--- Problem statement ---
Please go line by line through the material and copy each one containing the word "none".
++++++++++++++++++++
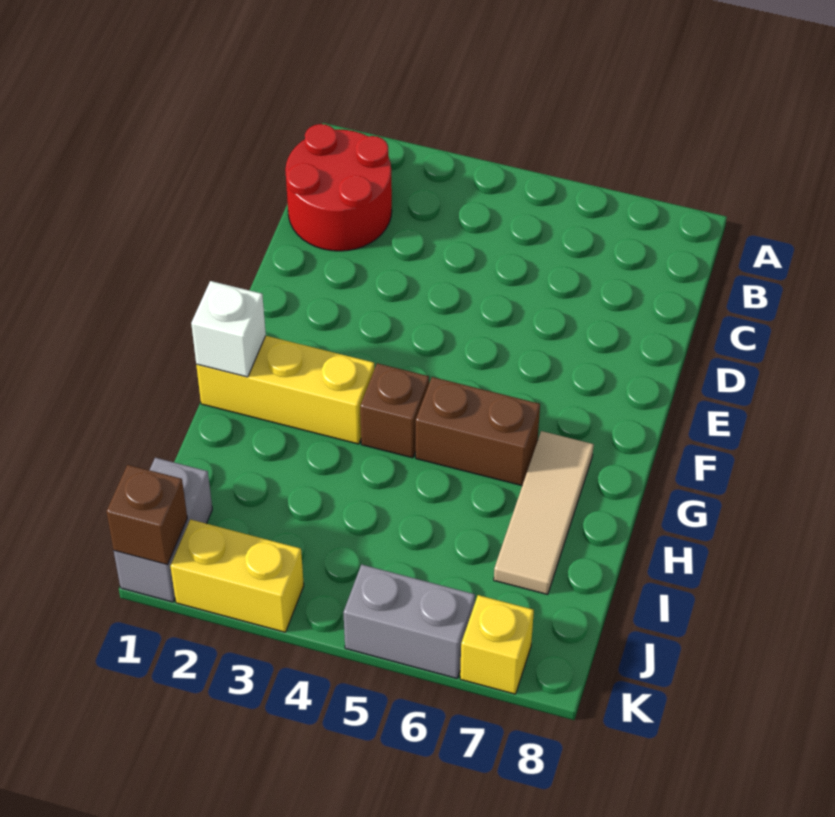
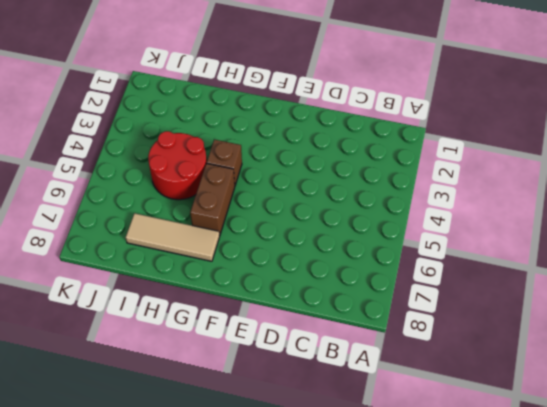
red round brick H4:I5 level 1 -> red round brick B1:C2 level 1
none -> yellow brick G1:G3 level 1
none -> grey brick J1:K1 level 1

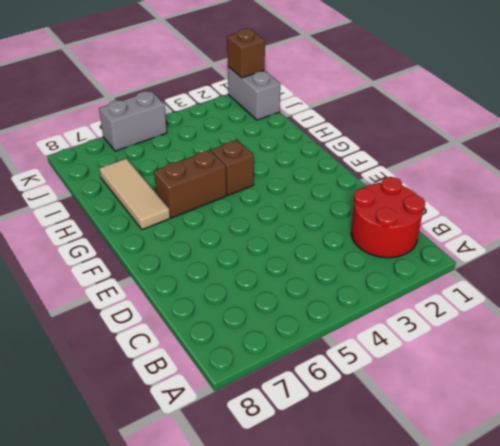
none -> yellow brick G1:G3 level 1
none -> yellow brick K2:K3 level 1

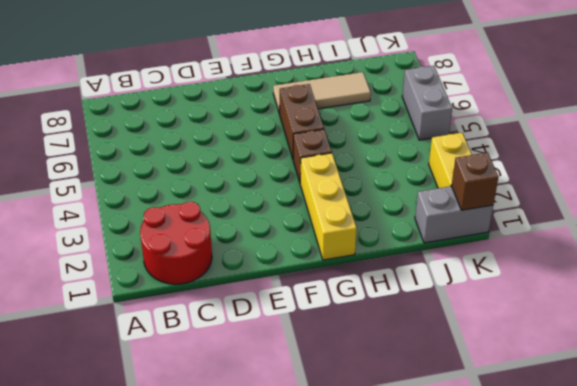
none -> yellow brick K7 level 1
none -> white brick G1 level 2

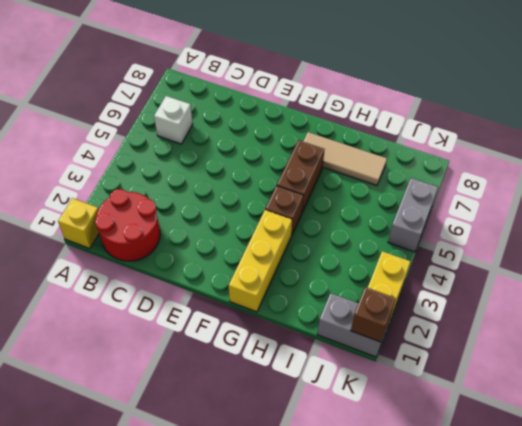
yellow brick A1 level 1 -> yellow brick K7 level 1
white brick B6 level 1 -> white brick G1 level 2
++++++++++++++++++++
--- Task solution ---
none -> yellow brick G1:G3 level 1
none -> grey brick J1:K1 level 1
none -> yellow brick G1:G3 level 1
none -> yellow brick K2:K3 level 1
none -> yellow brick K7 level 1
none -> white brick G1 level 2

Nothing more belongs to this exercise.